__Work to be completed__.
Give back the records below exactly, every one, with no pictures.

** Record excerpts follows **

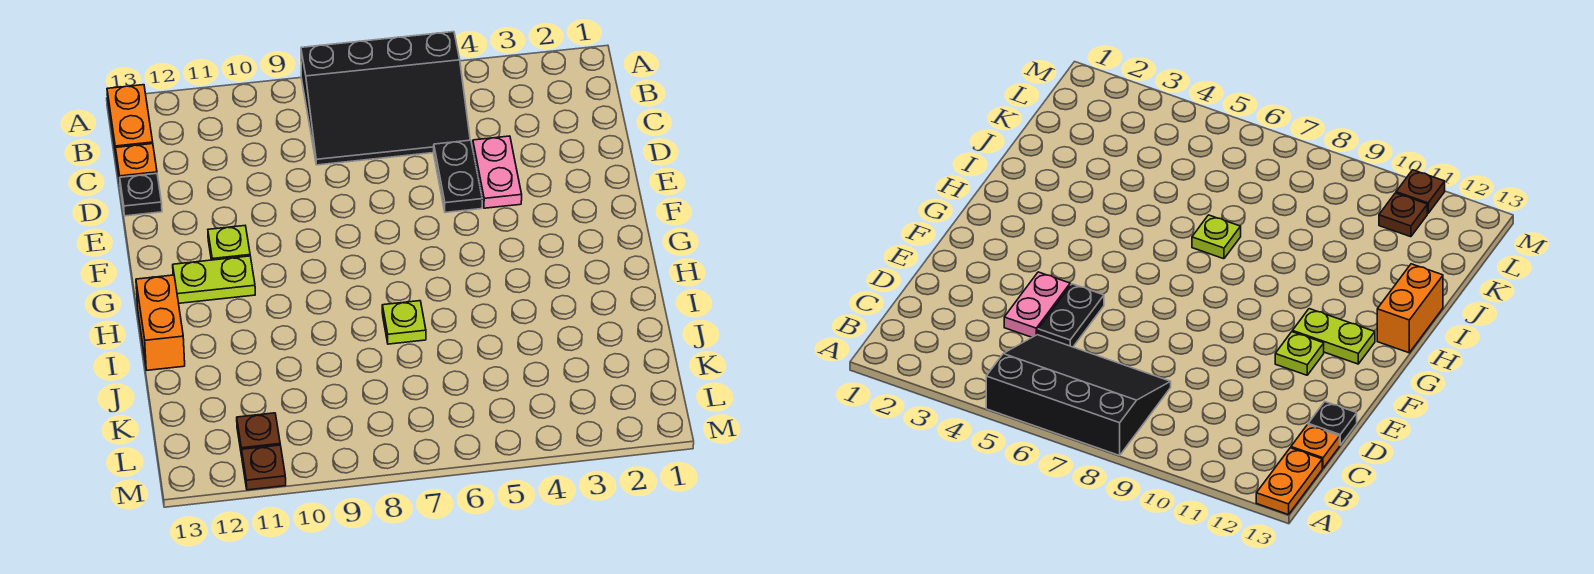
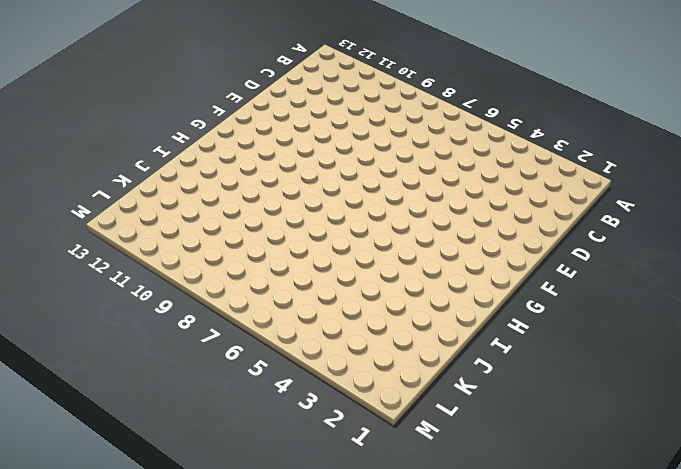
none -> black slope A5:C8 level 1 top A
none -> orange plate A13:B13 level 1
none -> orange plate C13 level 1

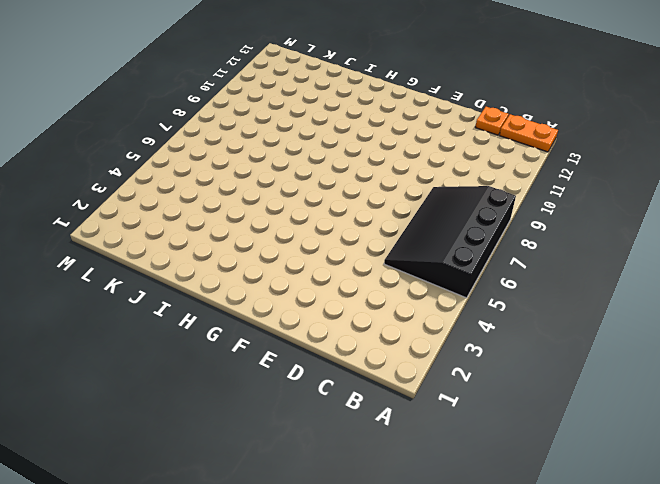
none -> pink plate D4:E4 level 1
none -> black plate D5:E5 level 1
none -> black plate D13 level 1

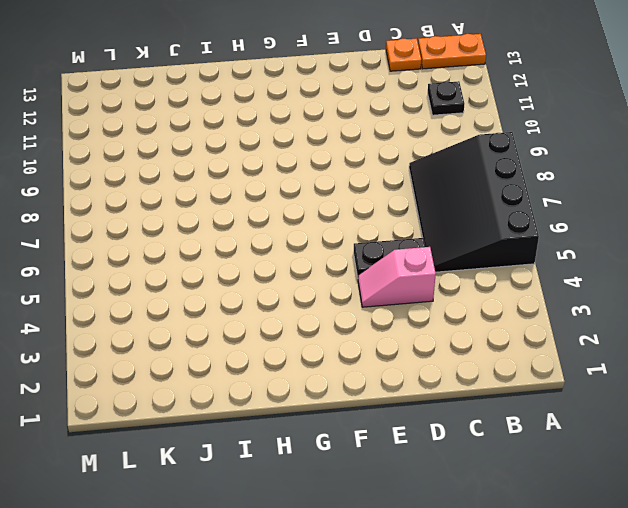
black plate B11 level 1 -> black plate D13 level 1
pink slope D4:E4 level 1 top D -> pink plate D4:E4 level 1
none -> lime plate F11 level 1
none -> lime plate G11:G12 level 1
none -> orange brick H13:I13 level 1

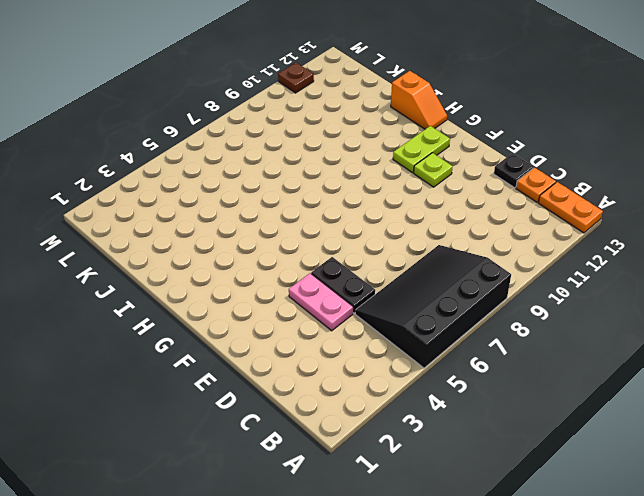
orange slope H13:I13 level 1 top I -> orange brick H13:I13 level 1
none -> lime plate I7 level 1
none -> brown plate L11 level 1

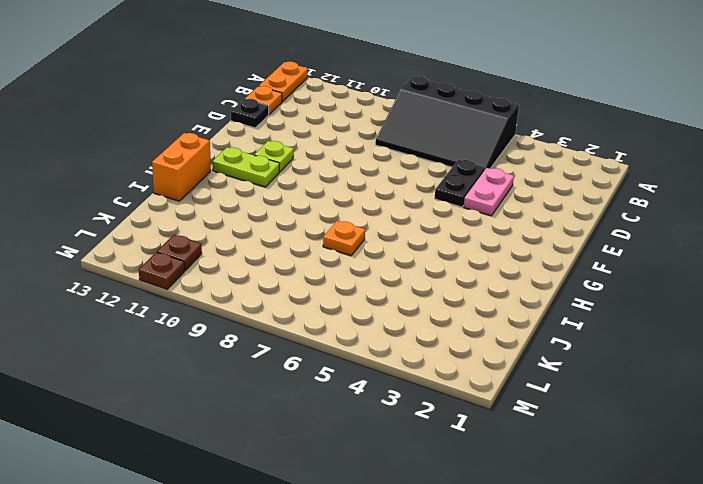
orange plate I7 level 1 -> lime plate I7 level 1

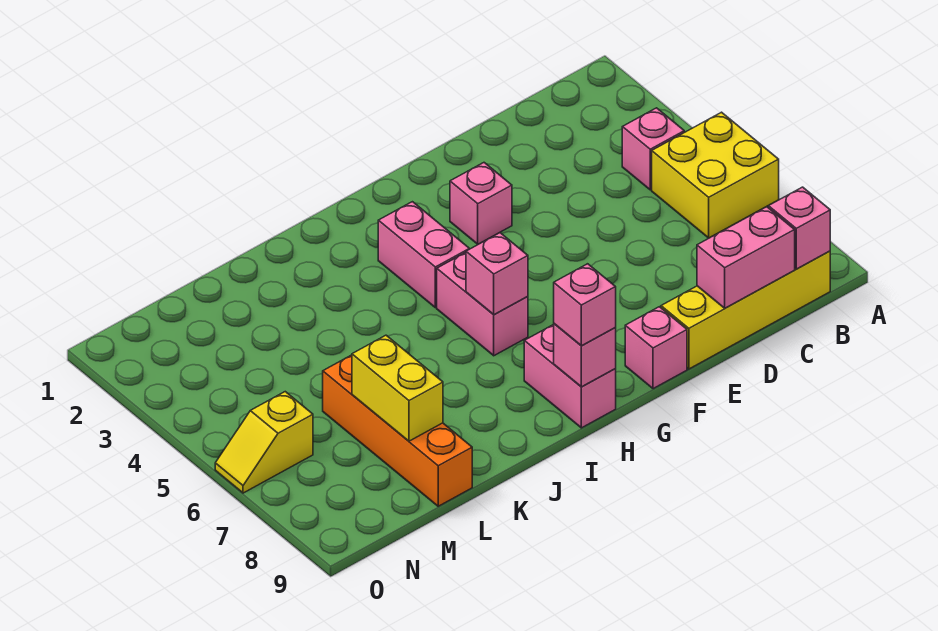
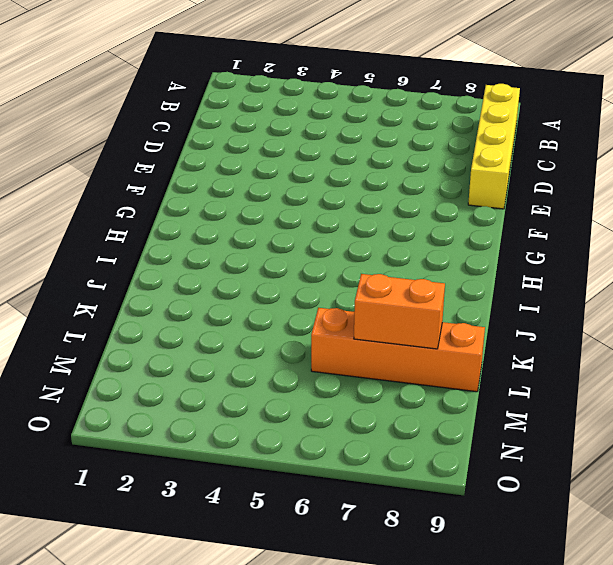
orange brick L7:L8 level 2 -> yellow brick L7:L8 level 2
none -> yellow brick A5:B6 level 1
none -> pink brick B4 level 1
none -> pink brick F3 level 1

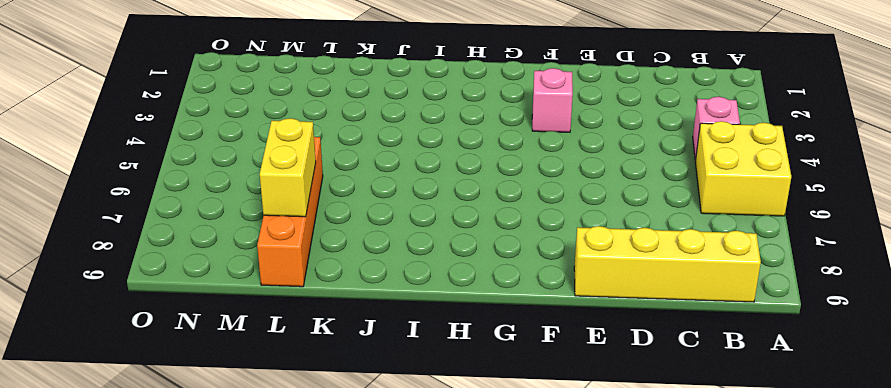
none -> pink brick F9 level 1
none -> pink brick H3:H4 level 1
none -> pink brick H5:H6 level 1

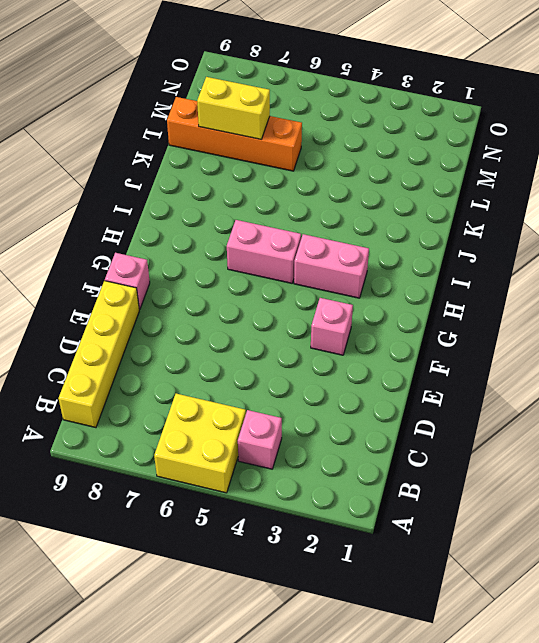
none -> pink brick H8:H9 level 1
none -> yellow slope N6:O6 level 1 top N
none -> pink brick B9 level 2

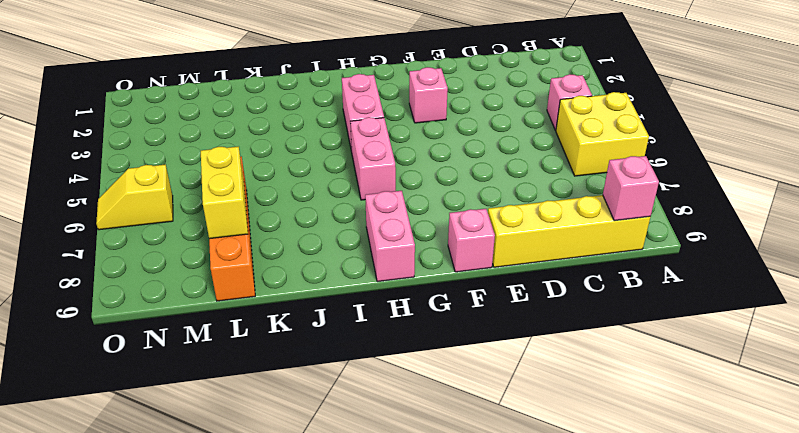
none -> pink brick C9:D9 level 2
none -> pink brick H6 level 2
none -> pink brick H9 level 2

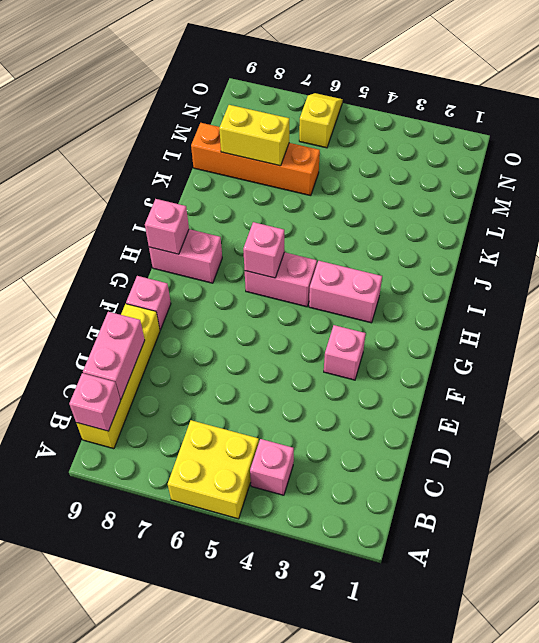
none -> pink brick H9 level 3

** End of Record excerpts **

__Answer to the exercise__.
none -> black slope A5:C8 level 1 top A
none -> orange plate A13:B13 level 1
none -> orange plate C13 level 1

none -> pink plate D4:E4 level 1
none -> black plate D5:E5 level 1
none -> black plate D13 level 1

black plate B11 level 1 -> black plate D13 level 1
pink slope D4:E4 level 1 top D -> pink plate D4:E4 level 1
none -> lime plate F11 level 1
none -> lime plate G11:G12 level 1
none -> orange brick H13:I13 level 1

orange slope H13:I13 level 1 top I -> orange brick H13:I13 level 1
none -> lime plate I7 level 1
none -> brown plate L11 level 1

orange plate I7 level 1 -> lime plate I7 level 1

orange brick L7:L8 level 2 -> yellow brick L7:L8 level 2
none -> yellow brick A5:B6 level 1
none -> pink brick B4 level 1
none -> pink brick F3 level 1

none -> pink brick F9 level 1
none -> pink brick H3:H4 level 1
none -> pink brick H5:H6 level 1

none -> pink brick H8:H9 level 1
none -> yellow slope N6:O6 level 1 top N
none -> pink brick B9 level 2

none -> pink brick C9:D9 level 2
none -> pink brick H6 level 2
none -> pink brick H9 level 2

none -> pink brick H9 level 3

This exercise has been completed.